EXERCISE REQUIREMENTS>
The whole listing below needs to be duplicated exactly, pictures aside.

INFORMATION GIVEN>
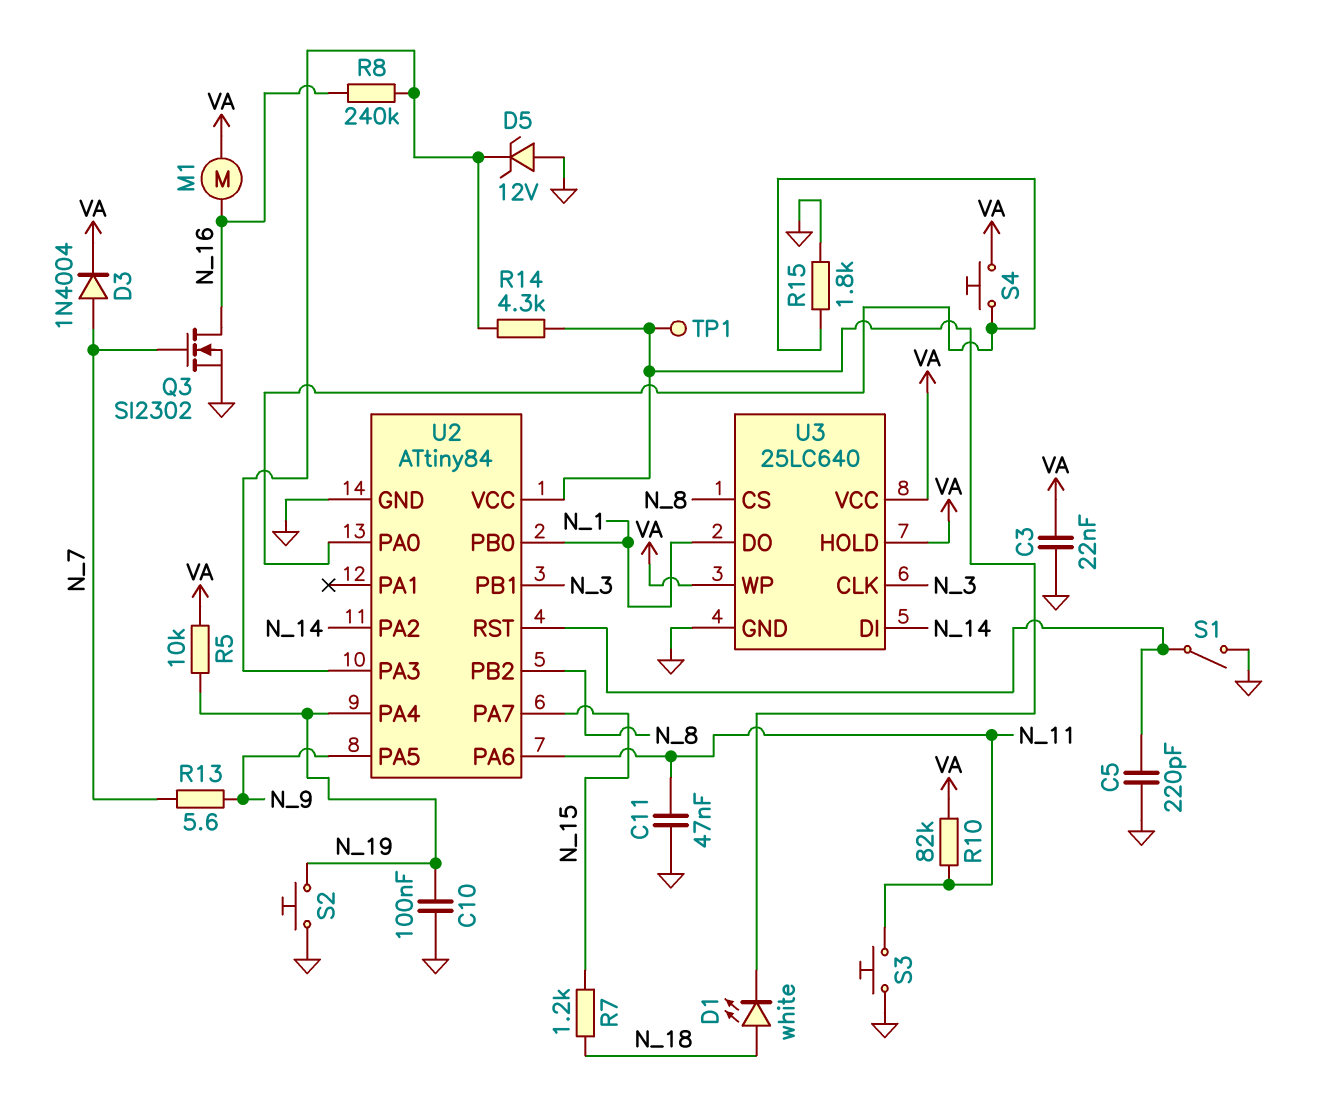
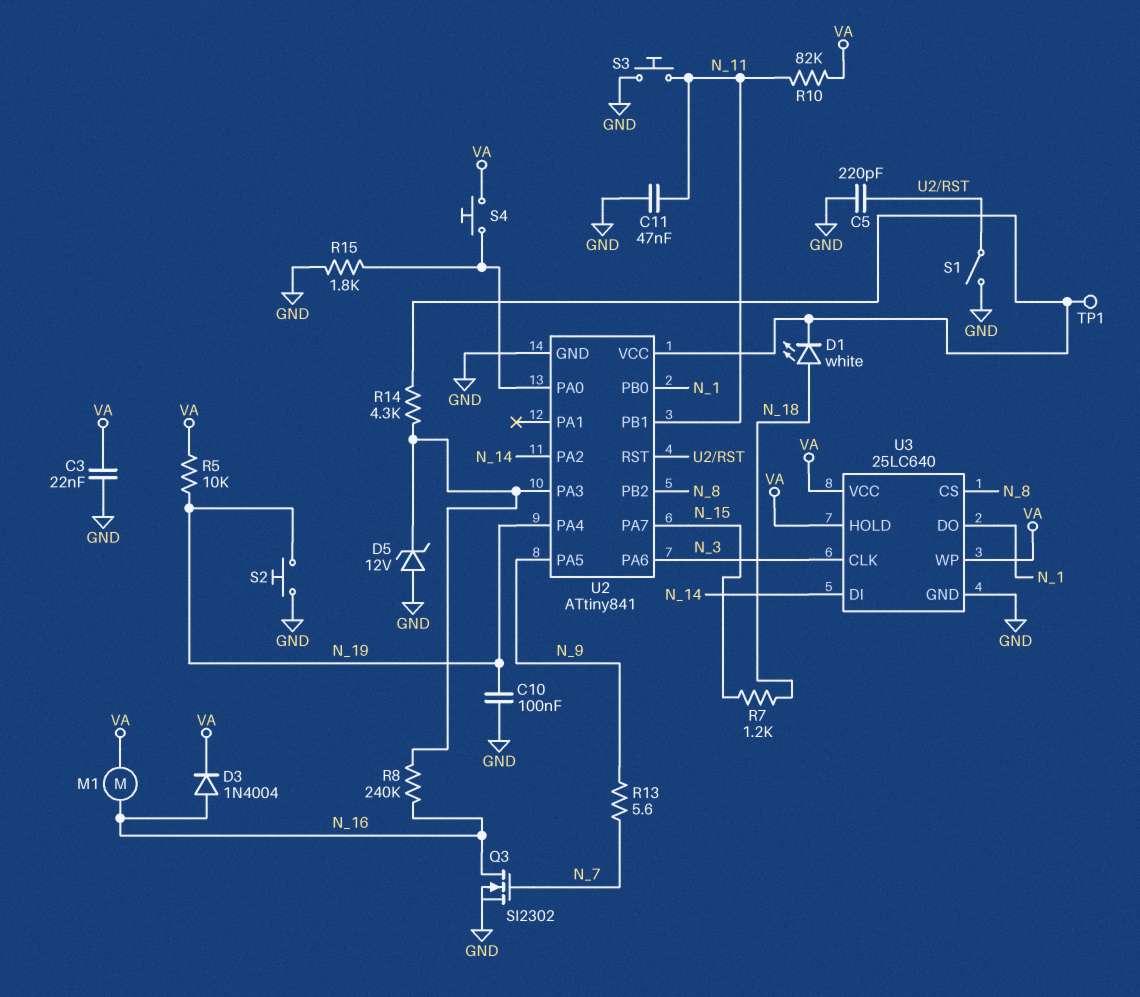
D3: diode 1N4004 (A N_7, K VA) -> diode 1N4004 (A N_16, K VA)
U2: ATtiny84 -> ATtiny841
U2 pin PA6: N_11 -> N_3
U2 pin PB1: N_3 -> N_11

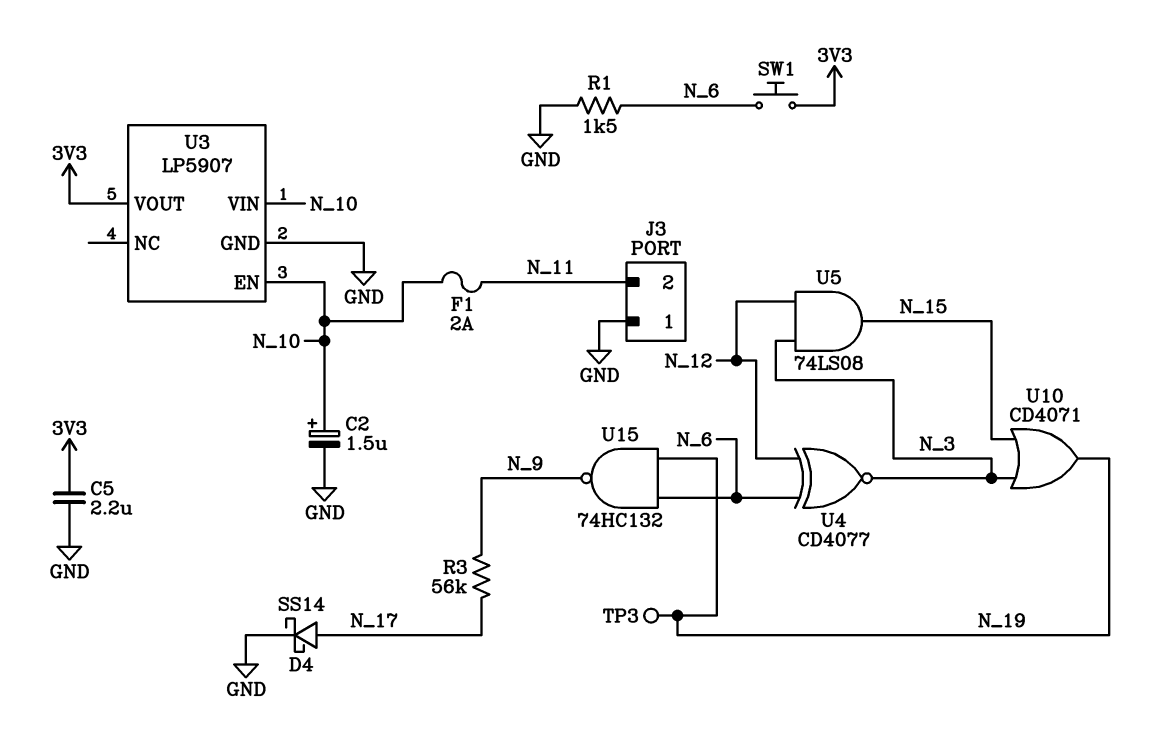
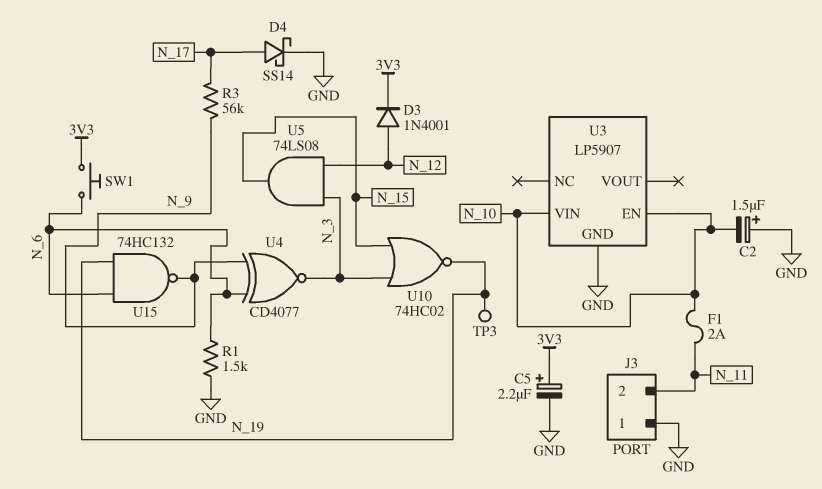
C2: 1.5uF (plus N_10, minus GND) -> 1.5uF (plus GND, minus N_10)
C5: 2.2uF (3V3, GND) -> 2.2uF (plus 3V3, minus GND)
D3: none -> diode 1N4001 (A N_12, K 3V3)
U3 pin VOUT: 3V3 -> none
U4: XNOR CD4077 (in N_6, in N_12, out N_3) -> XNOR CD4077 (in N_6, in N_9, out N_3)
U10: OR CD4071 (in N_3, in N_15, out N_19) -> NOR 74HC02 (in N_3, in N_15, out N_19)

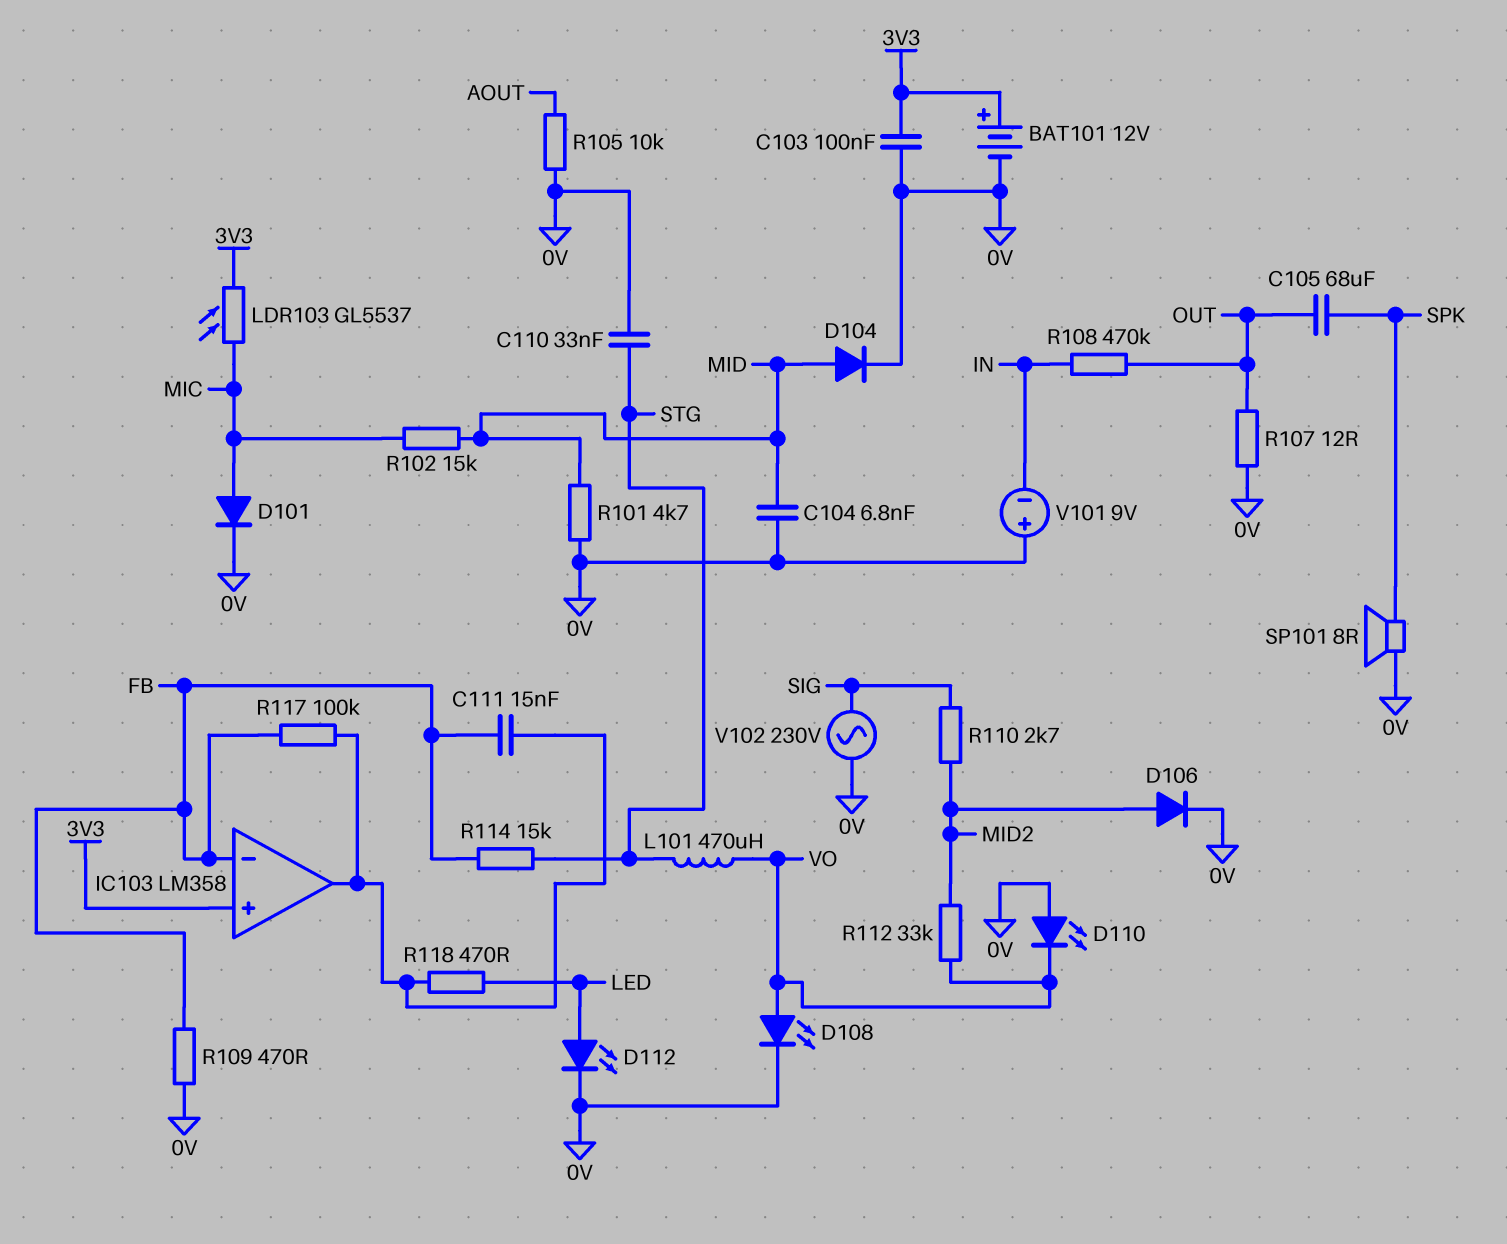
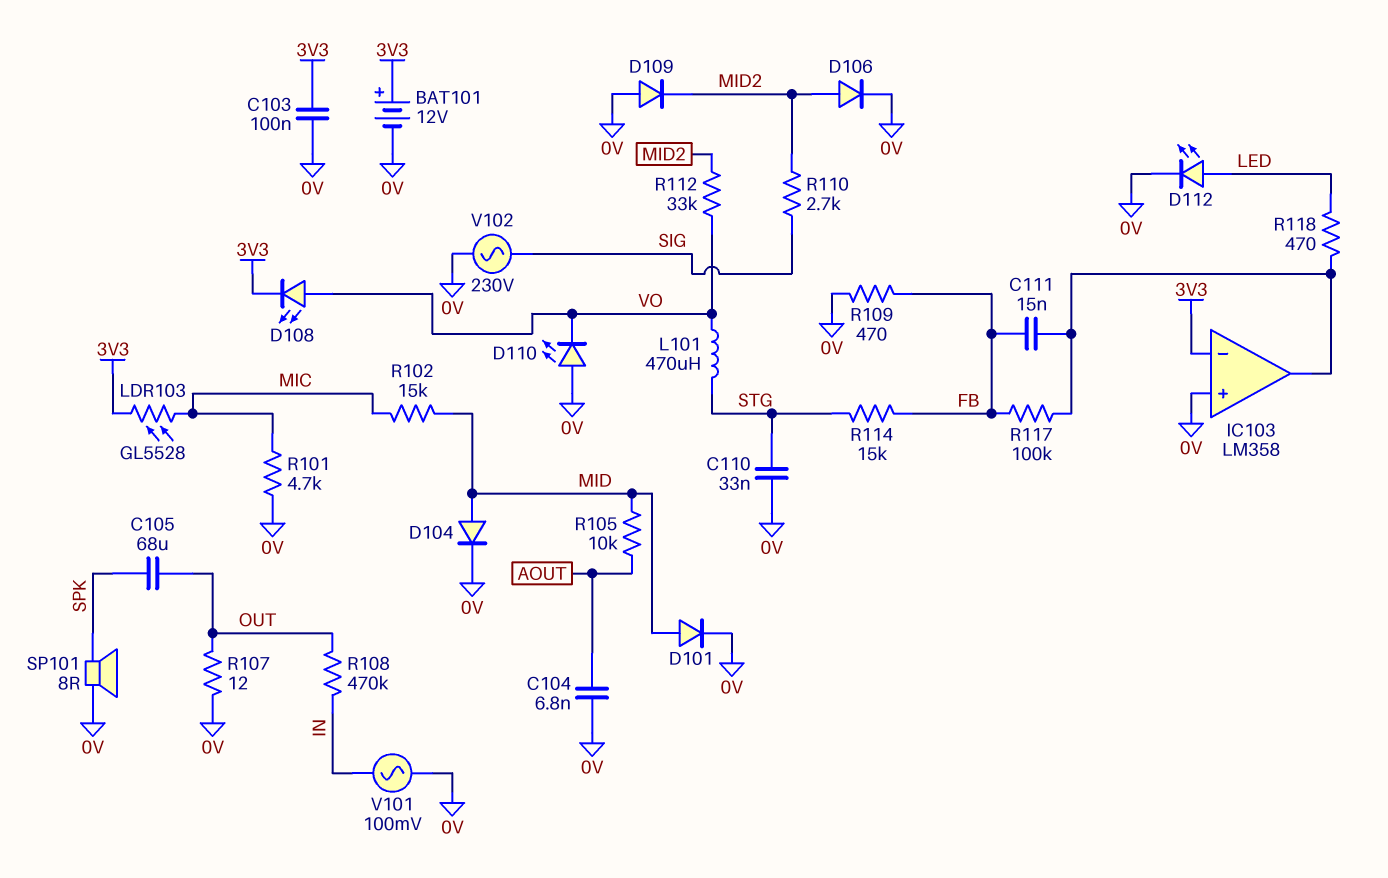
C104: 6.8nF (0V, MID) -> 6.8nF (0V, AOUT)
D101: diode (A MIC, K 0V) -> diode (A MID, K 0V)
D108: LED (A VO, K 0V) -> LED (A VO, K 3V3)
D109: none -> diode (A 0V, K MID2)
IC103 pin in+: 3V3 -> 0V
IC103 pin in-: FB -> 3V3
LDR103: GL5537 (3V3, MIC) -> GL5528 (3V3, MIC)
R101: 4.7k (0V, MID) -> 4.7k (0V, MIC)
R105: 10k (0V, AOUT) -> 10k (AOUT, MID)
V101: 9V (plus 0V, minus IN) -> AC 100mV (0V, IN)

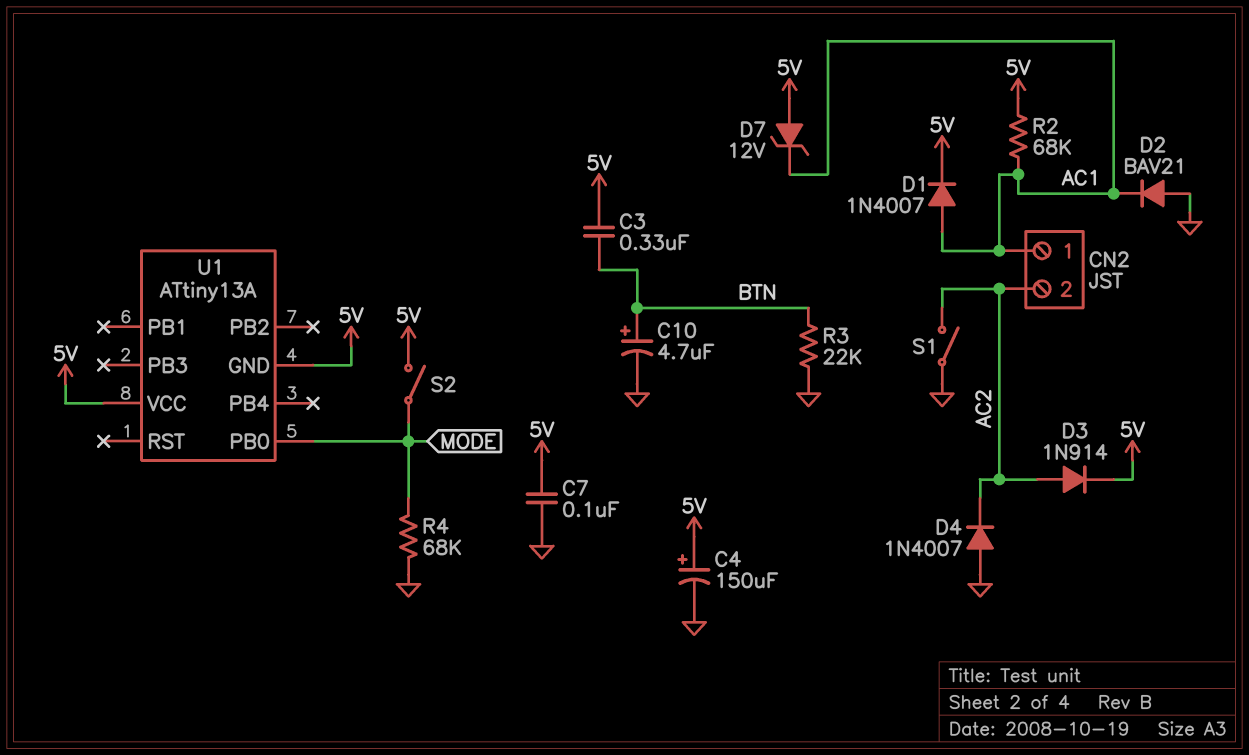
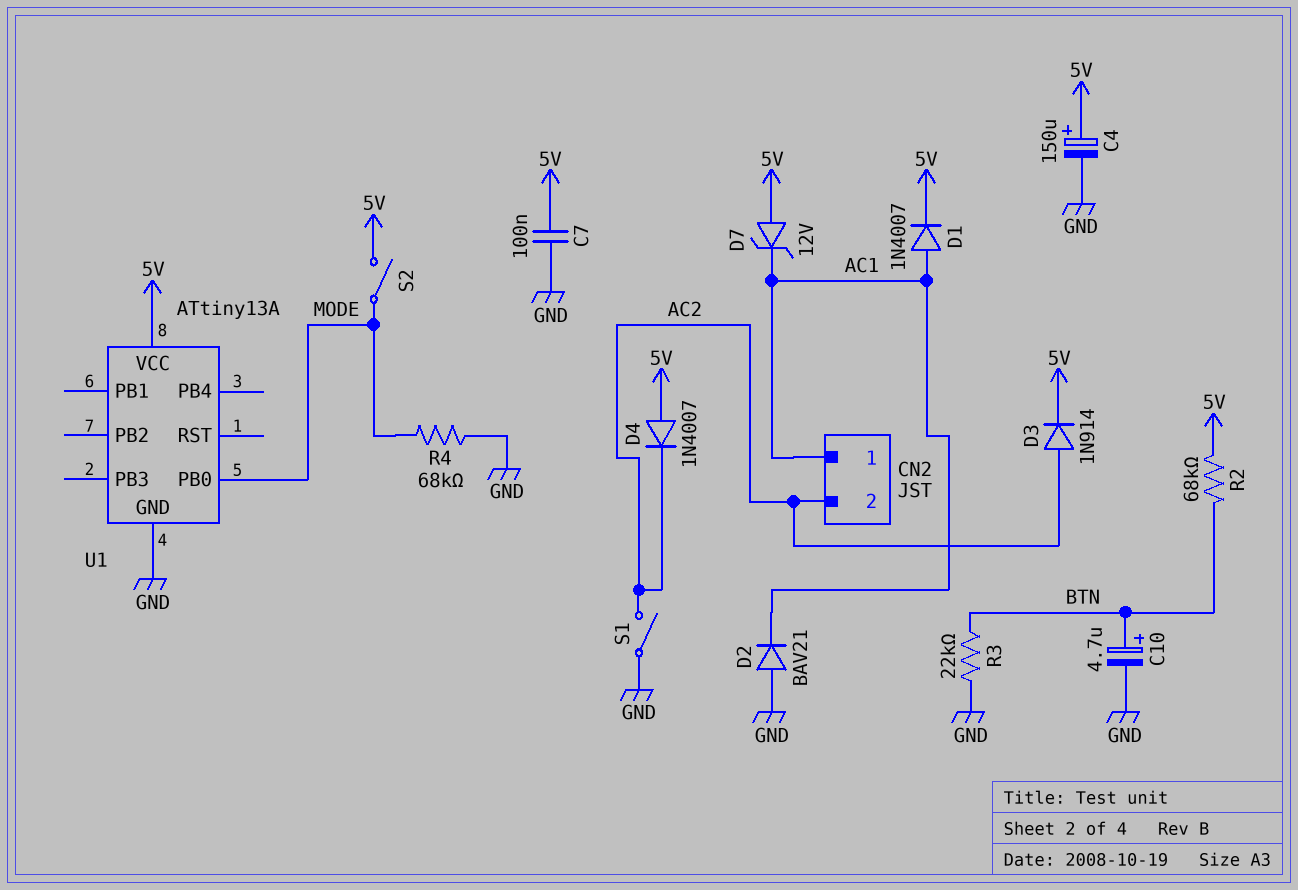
C3: 330nF (5V, BTN) -> none
D4: diode 1N4007 (A GND, K AC2) -> diode 1N4007 (A 5V, K AC2)
R2: 68k (5V, AC1) -> 68k (5V, BTN)
U1 pin GND: 5V -> GND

RESPONSE TO THIS TASK>
D3: diode 1N4004 (A N_7, K VA) -> diode 1N4004 (A N_16, K VA)
U2: ATtiny84 -> ATtiny841
U2 pin PA6: N_11 -> N_3
U2 pin PB1: N_3 -> N_11

C2: 1.5uF (plus N_10, minus GND) -> 1.5uF (plus GND, minus N_10)
C5: 2.2uF (3V3, GND) -> 2.2uF (plus 3V3, minus GND)
D3: none -> diode 1N4001 (A N_12, K 3V3)
U3 pin VOUT: 3V3 -> none
U4: XNOR CD4077 (in N_6, in N_12, out N_3) -> XNOR CD4077 (in N_6, in N_9, out N_3)
U10: OR CD4071 (in N_3, in N_15, out N_19) -> NOR 74HC02 (in N_3, in N_15, out N_19)

C104: 6.8nF (0V, MID) -> 6.8nF (0V, AOUT)
D101: diode (A MIC, K 0V) -> diode (A MID, K 0V)
D108: LED (A VO, K 0V) -> LED (A VO, K 3V3)
D109: none -> diode (A 0V, K MID2)
IC103 pin in+: 3V3 -> 0V
IC103 pin in-: FB -> 3V3
LDR103: GL5537 (3V3, MIC) -> GL5528 (3V3, MIC)
R101: 4.7k (0V, MID) -> 4.7k (0V, MIC)
R105: 10k (0V, AOUT) -> 10k (AOUT, MID)
V101: 9V (plus 0V, minus IN) -> AC 100mV (0V, IN)

C3: 330nF (5V, BTN) -> none
D4: diode 1N4007 (A GND, K AC2) -> diode 1N4007 (A 5V, K AC2)
R2: 68k (5V, AC1) -> 68k (5V, BTN)
U1 pin GND: 5V -> GND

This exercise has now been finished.